◆ Colored object listings
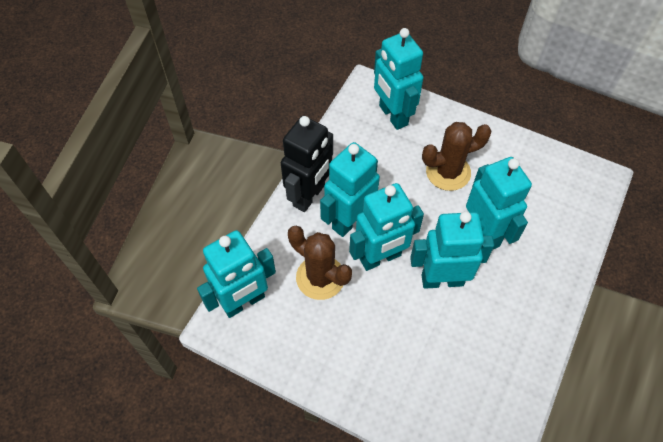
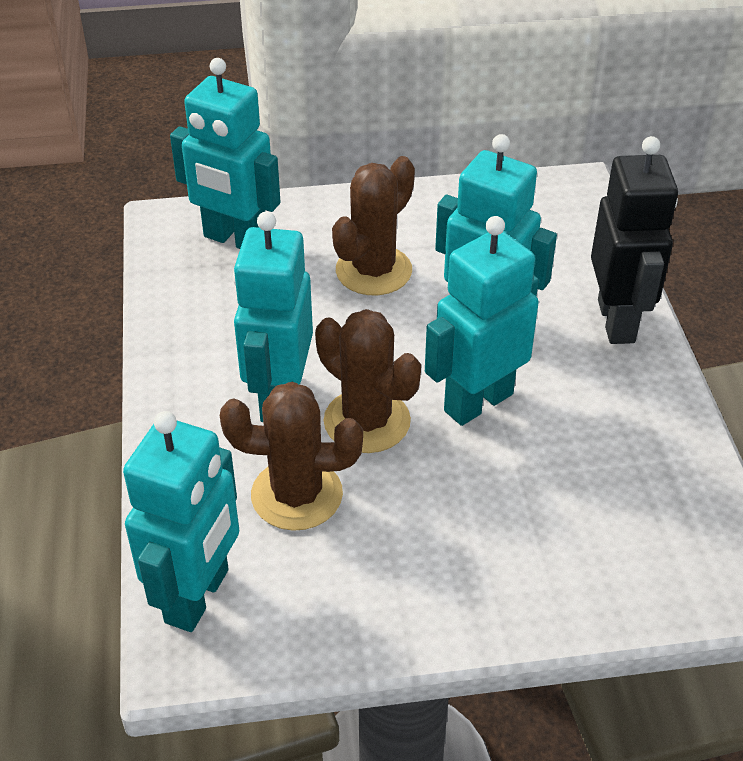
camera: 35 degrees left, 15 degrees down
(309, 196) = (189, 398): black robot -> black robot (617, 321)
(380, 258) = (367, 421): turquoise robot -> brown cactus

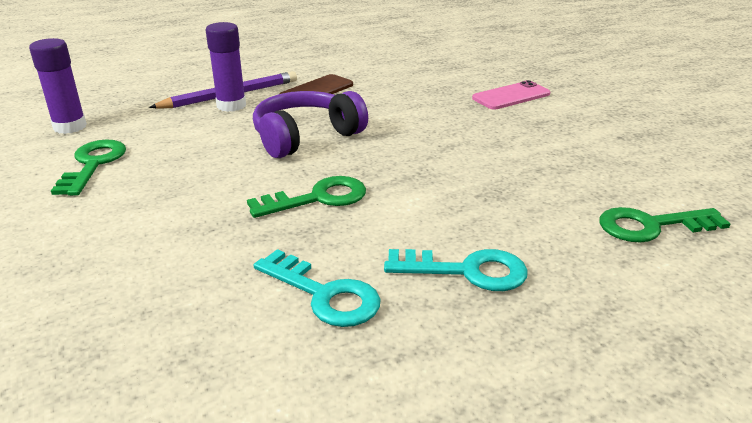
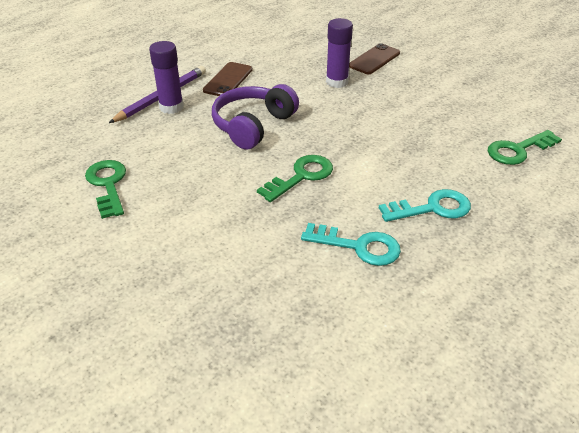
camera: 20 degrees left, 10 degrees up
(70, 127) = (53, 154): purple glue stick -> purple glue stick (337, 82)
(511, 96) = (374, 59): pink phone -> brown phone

◆ REQUIRED WORK
Your answer should consist of the lines above that hold the word "brown", copied exactly.

◆ RESPONSE FOR THIS EXERCISE
(380, 258) = (367, 421): turquoise robot -> brown cactus
(511, 96) = (374, 59): pink phone -> brown phone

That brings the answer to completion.